- WORK INSTRUCTIONS
Go through the records below and return each line that has "moved" in it.

(Shape state transition data)

·····

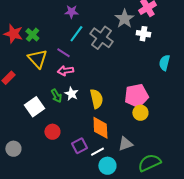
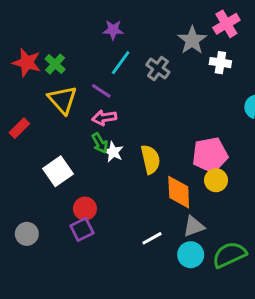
gray cross: (101, 38) -> (158, 69), size x0.7
green arrow: (56, 96) -> (100, 143), moved
orange diamond: (100, 128) -> (179, 192), moved
purple square: (79, 146) -> (82, 229), moved
cyan circle: (107, 166) -> (191, 255), moved

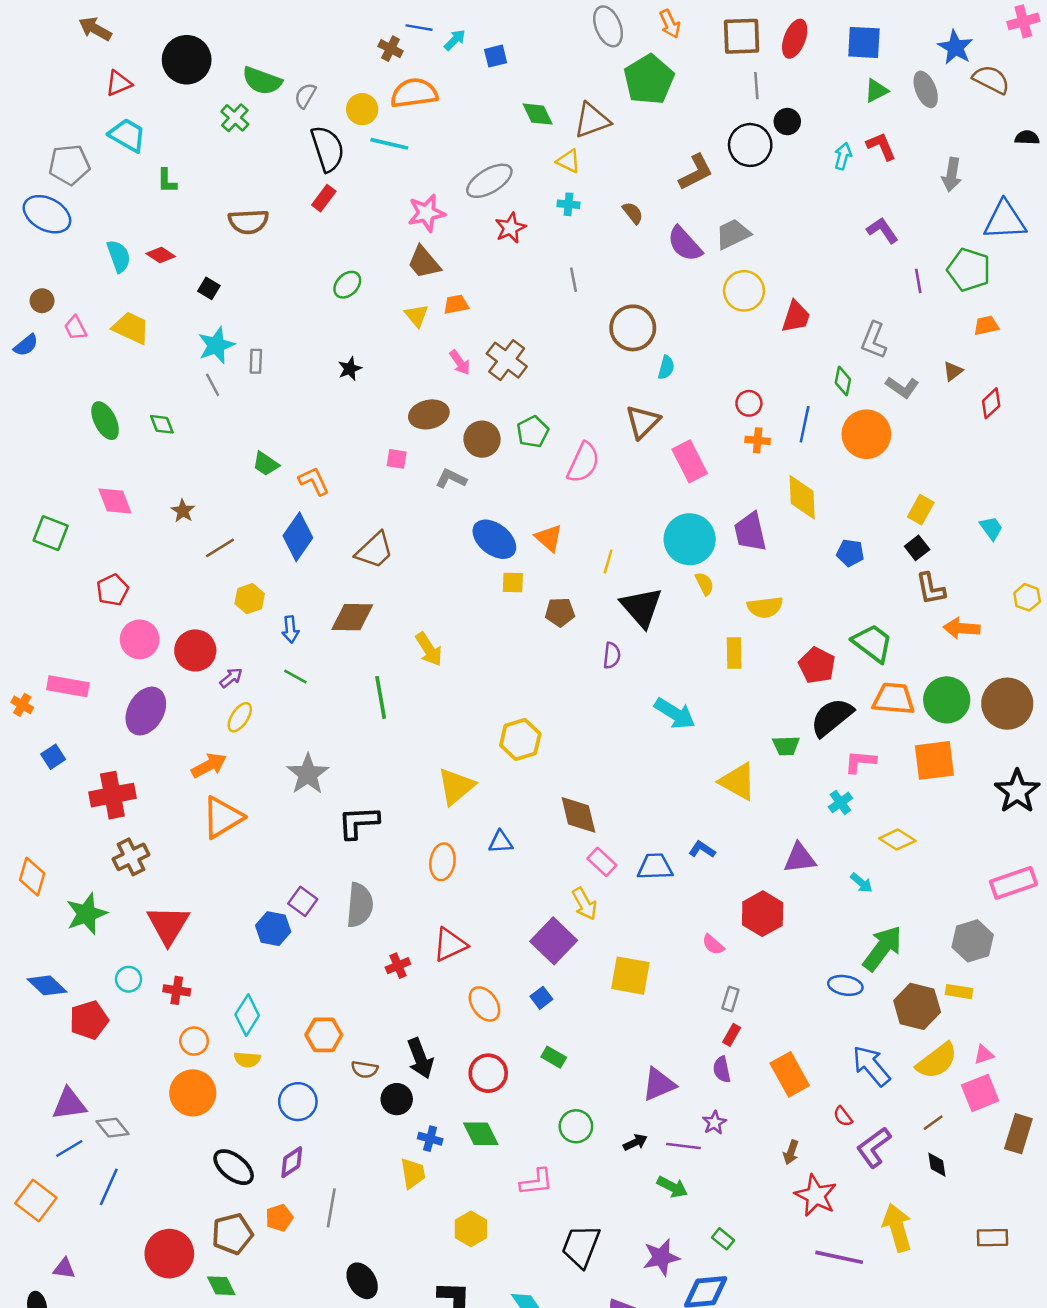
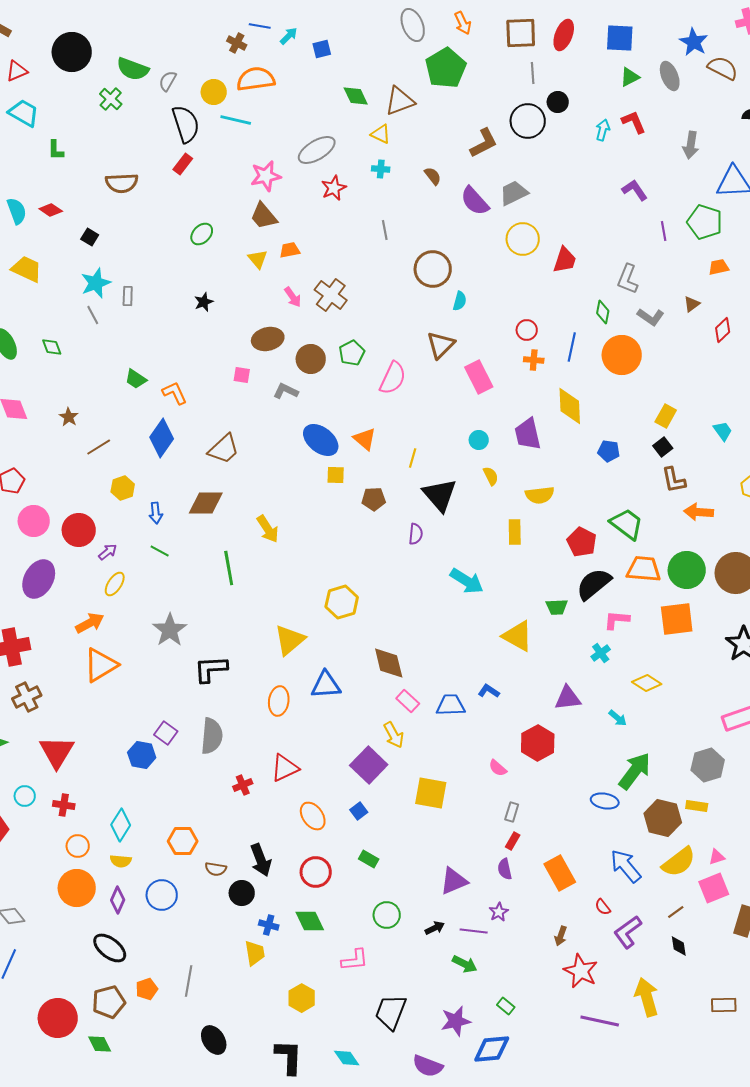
cyan circle: (690, 539) -> (479, 440), size x0.5
blue triangle: (501, 842) -> (326, 685), size x1.5
purple diamond: (292, 1162) -> (118, 900), moved, turned -32

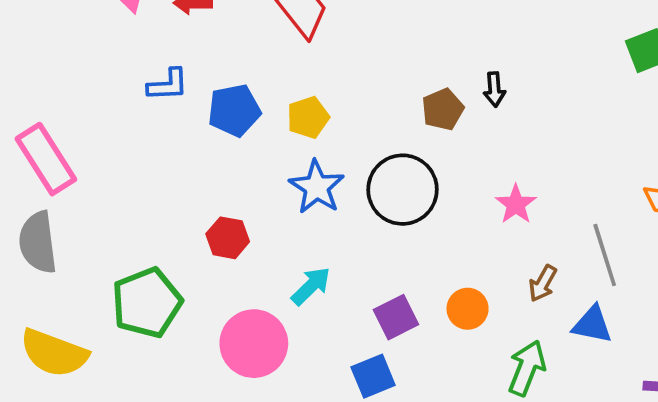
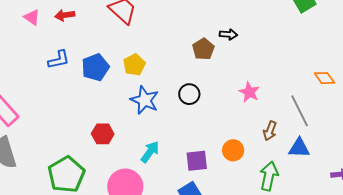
black arrow: (494, 89) -> (228, 34), turned -72
black circle: (403, 190) -> (189, 94), size x0.6
purple square: (396, 317) -> (197, 161), turned 30

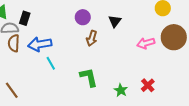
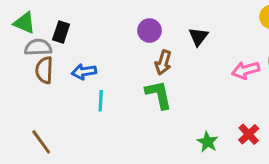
blue arrow: (40, 44) -> (84, 72), size x0.7
cyan line: (51, 63) -> (101, 101), turned 32
green L-shape: (89, 77) -> (159, 95), moved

·····

- WORKED SOLUTION
green arrow: (56, 96) -> (100, 143), moved
orange diamond: (100, 128) -> (179, 192), moved
purple square: (79, 146) -> (82, 229), moved
cyan circle: (107, 166) -> (191, 255), moved
purple diamond: (292, 1162) -> (118, 900), moved, turned -32
green L-shape: (89, 77) -> (159, 95), moved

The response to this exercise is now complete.